● ABOUT THIS TASK:
Please transcribe the data exactly as shown, skipping the images.

Entries taken from a collection
▶
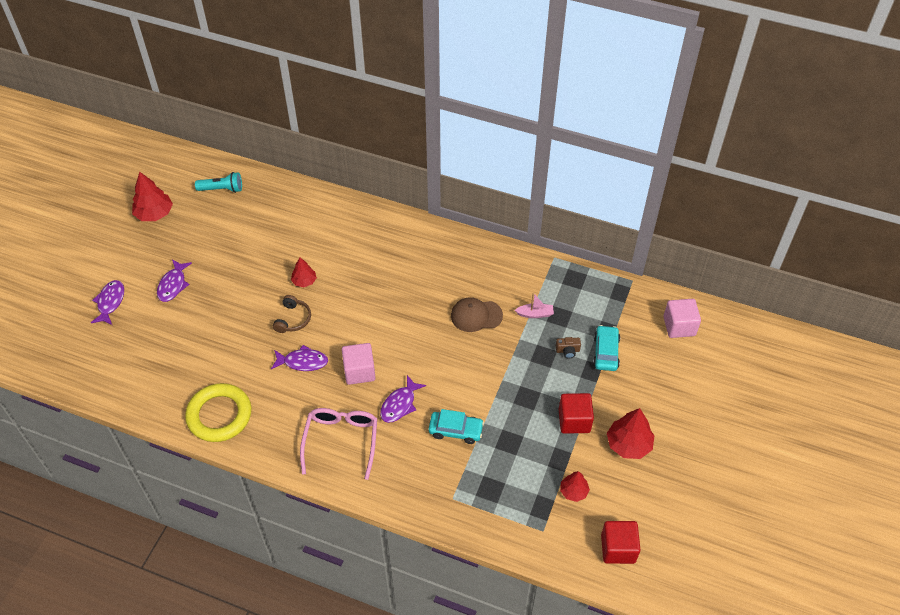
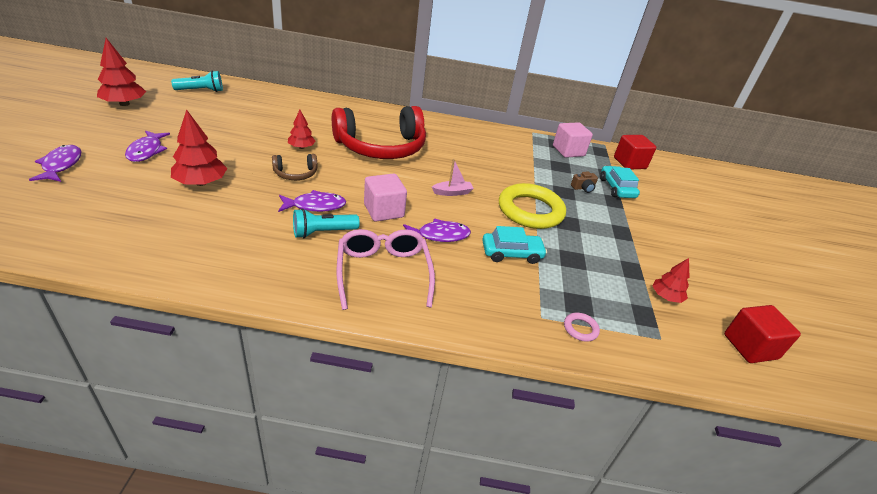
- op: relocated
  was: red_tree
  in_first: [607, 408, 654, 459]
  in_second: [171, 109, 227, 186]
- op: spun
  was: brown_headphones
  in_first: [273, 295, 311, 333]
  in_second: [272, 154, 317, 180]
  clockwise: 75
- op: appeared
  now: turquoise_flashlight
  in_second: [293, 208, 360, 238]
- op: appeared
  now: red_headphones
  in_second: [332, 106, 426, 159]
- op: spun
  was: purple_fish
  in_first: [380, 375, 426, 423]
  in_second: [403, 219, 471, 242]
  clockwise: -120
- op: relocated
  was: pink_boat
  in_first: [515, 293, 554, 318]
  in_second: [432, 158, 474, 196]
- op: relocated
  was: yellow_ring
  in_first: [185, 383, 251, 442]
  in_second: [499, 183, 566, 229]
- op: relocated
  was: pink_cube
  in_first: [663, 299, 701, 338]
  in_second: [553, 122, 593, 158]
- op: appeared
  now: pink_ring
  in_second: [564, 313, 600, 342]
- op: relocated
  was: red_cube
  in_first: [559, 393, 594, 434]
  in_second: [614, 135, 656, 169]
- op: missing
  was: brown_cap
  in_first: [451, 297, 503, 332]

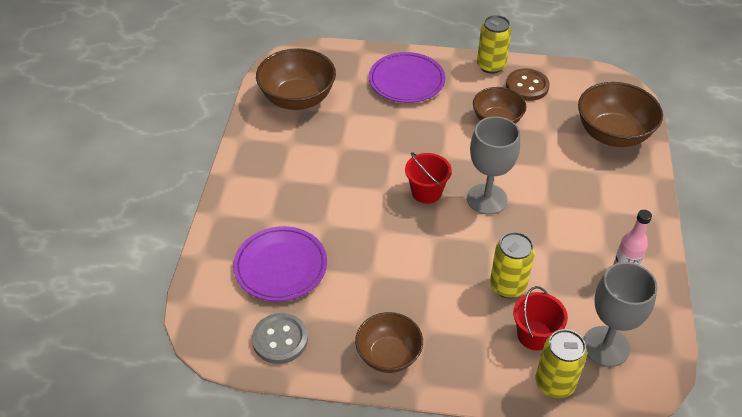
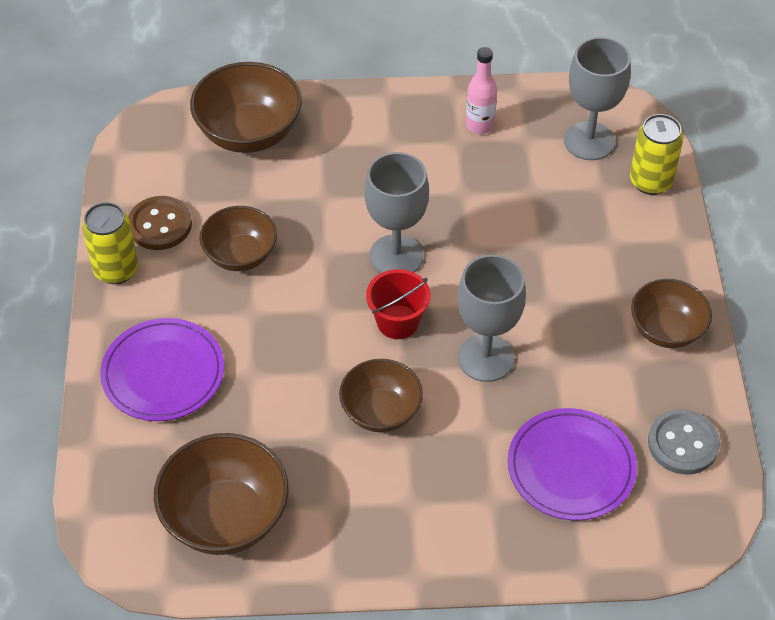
- op: appeared
  now: brown_bowl
  in_second: [339, 359, 423, 432]
- op: appeared
  now: grey_goblet
  in_second: [457, 254, 526, 382]
- op: missing
  was: yellow_can
  in_first: [490, 232, 535, 298]
- op: missing
  was: red_bucket
  in_first: [513, 286, 568, 351]

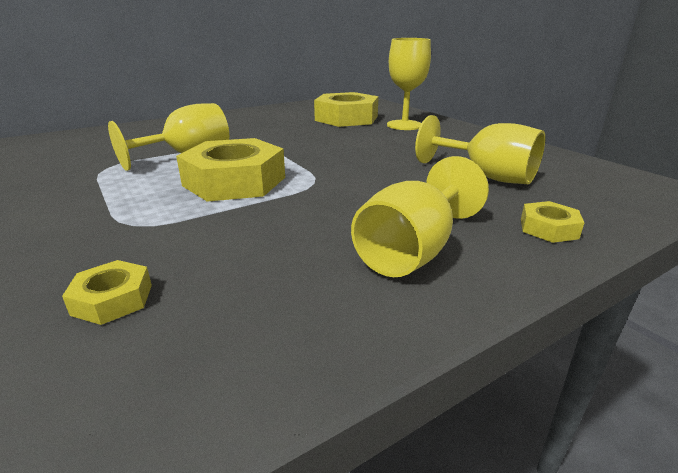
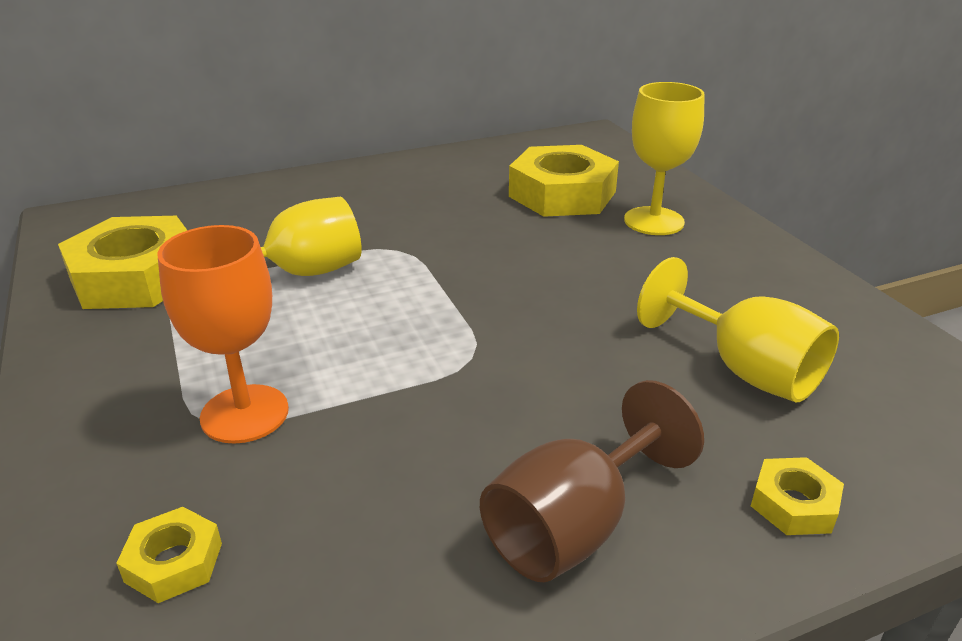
- op: relocated
  was: yellow_nut
  in_first: [176, 138, 285, 202]
  in_second: [58, 216, 187, 309]
- op: appeared
  now: orange_goblet
  in_second: [157, 225, 289, 444]
- op: colour
  was: yellow_goblet
  now: brown_goblet
  in_first: [351, 156, 489, 277]
  in_second: [480, 380, 704, 582]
◀
● FINISHED TASK:
- op: relocated
  was: red_tree
  in_first: [607, 408, 654, 459]
  in_second: [171, 109, 227, 186]
- op: spun
  was: brown_headphones
  in_first: [273, 295, 311, 333]
  in_second: [272, 154, 317, 180]
  clockwise: 75
- op: appeared
  now: turquoise_flashlight
  in_second: [293, 208, 360, 238]
- op: appeared
  now: red_headphones
  in_second: [332, 106, 426, 159]
- op: spun
  was: purple_fish
  in_first: [380, 375, 426, 423]
  in_second: [403, 219, 471, 242]
  clockwise: -120
- op: relocated
  was: pink_boat
  in_first: [515, 293, 554, 318]
  in_second: [432, 158, 474, 196]
- op: relocated
  was: yellow_ring
  in_first: [185, 383, 251, 442]
  in_second: [499, 183, 566, 229]
- op: relocated
  was: pink_cube
  in_first: [663, 299, 701, 338]
  in_second: [553, 122, 593, 158]
- op: appeared
  now: pink_ring
  in_second: [564, 313, 600, 342]
- op: relocated
  was: red_cube
  in_first: [559, 393, 594, 434]
  in_second: [614, 135, 656, 169]
- op: missing
  was: brown_cap
  in_first: [451, 297, 503, 332]

- op: appeared
  now: brown_bowl
  in_second: [339, 359, 423, 432]
- op: appeared
  now: grey_goblet
  in_second: [457, 254, 526, 382]
- op: missing
  was: yellow_can
  in_first: [490, 232, 535, 298]
- op: missing
  was: red_bucket
  in_first: [513, 286, 568, 351]

- op: relocated
  was: yellow_nut
  in_first: [176, 138, 285, 202]
  in_second: [58, 216, 187, 309]
- op: appeared
  now: orange_goblet
  in_second: [157, 225, 289, 444]
- op: colour
  was: yellow_goblet
  now: brown_goblet
  in_first: [351, 156, 489, 277]
  in_second: [480, 380, 704, 582]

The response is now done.